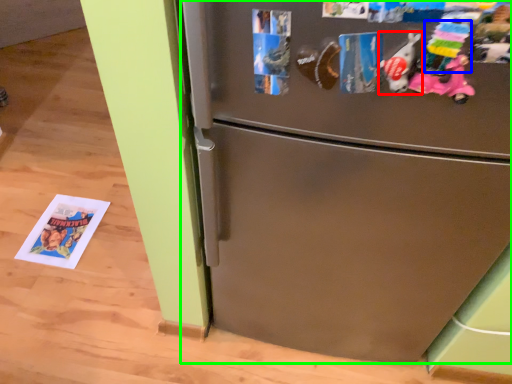
Question: Considering the real-world distances, which object is closest to toy (highlighted by a red box)? toy (highlighted by a blue box) or refrigerator (highlighted by a green box).

Choices:
 (A) toy
 (B) refrigerator

Answer: (A)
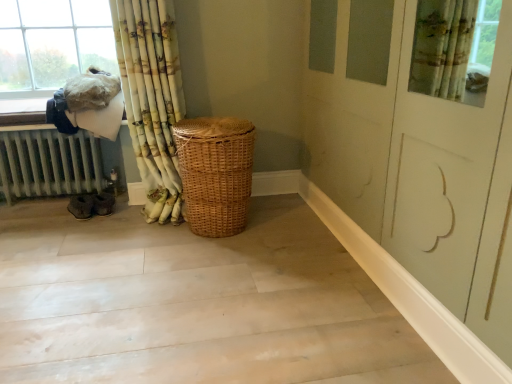
This screenshot has width=512, height=384. Find the location of `vacant area that is in front of bamboo curtain at left`. vacant area that is in front of bamboo curtain at left is located at coordinates coord(138,244).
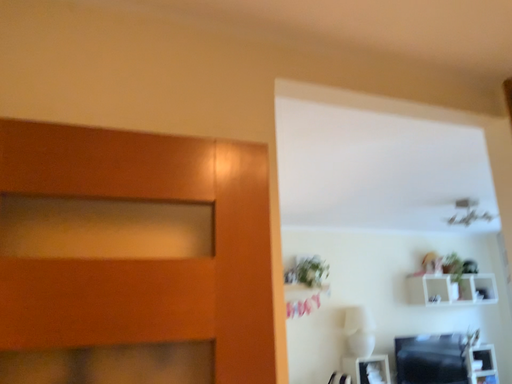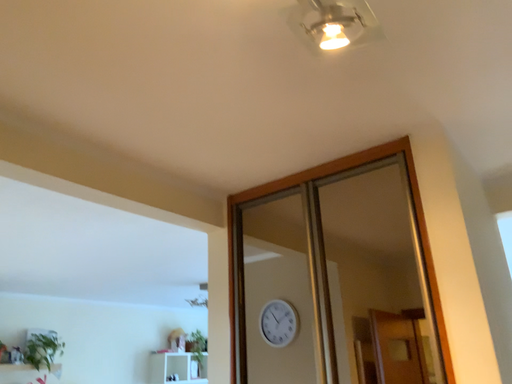
Question: Which way did the camera rotate in the video?

Choices:
 (A) rotated downward
 (B) rotated upward

Answer: (B)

- What is asked -
Format the listing above as a JSON list of strings, one string per line, omitting blank lines and the pictures.

- Completed exercise -
[
  "Question: Considering the real-world distances, which object is closest to toy (highlighted by a red box)? toy (highlighted by a blue box) or refrigerator (highlighted by a green box).",
  "Choices:",
  " (A) toy",
  " (B) refrigerator",
  "Answer: (A)",
  "This screenshot has width=512, height=384. Find the location of `vacant area that is in front of bamboo curtain at left`. vacant area that is in front of bamboo curtain at left is located at coordinates coord(138,244).",
  "Question: Which way did the camera rotate in the video?",
  "Choices:",
  " (A) rotated downward",
  " (B) rotated upward",
  "Answer: (B)"
]